━━━ Record set ━━━

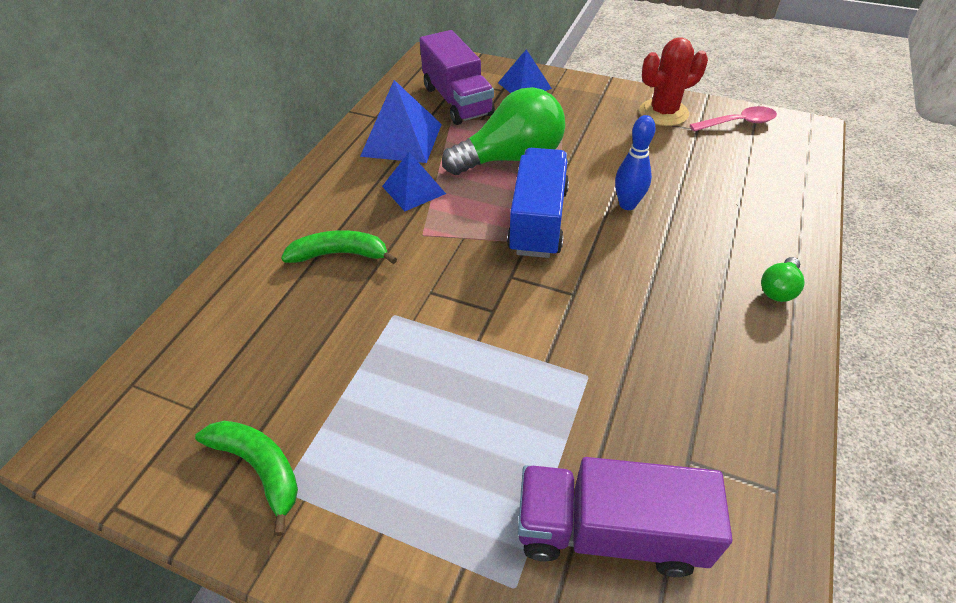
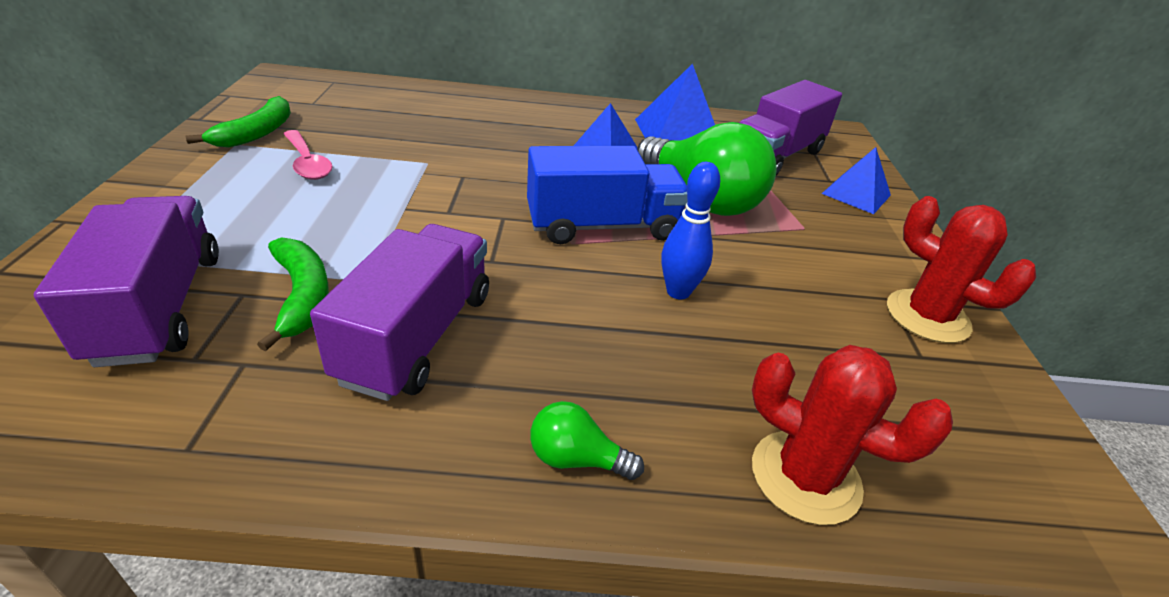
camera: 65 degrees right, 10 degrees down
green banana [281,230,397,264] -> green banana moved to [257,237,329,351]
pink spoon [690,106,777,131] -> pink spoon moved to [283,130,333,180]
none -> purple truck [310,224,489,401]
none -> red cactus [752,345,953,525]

━━━

▶ **Activity**
Write out every line above again exactly, with the pictures left out.

▶ **Answer space**
camera: 65 degrees right, 10 degrees down
green banana [281,230,397,264] -> green banana moved to [257,237,329,351]
pink spoon [690,106,777,131] -> pink spoon moved to [283,130,333,180]
none -> purple truck [310,224,489,401]
none -> red cactus [752,345,953,525]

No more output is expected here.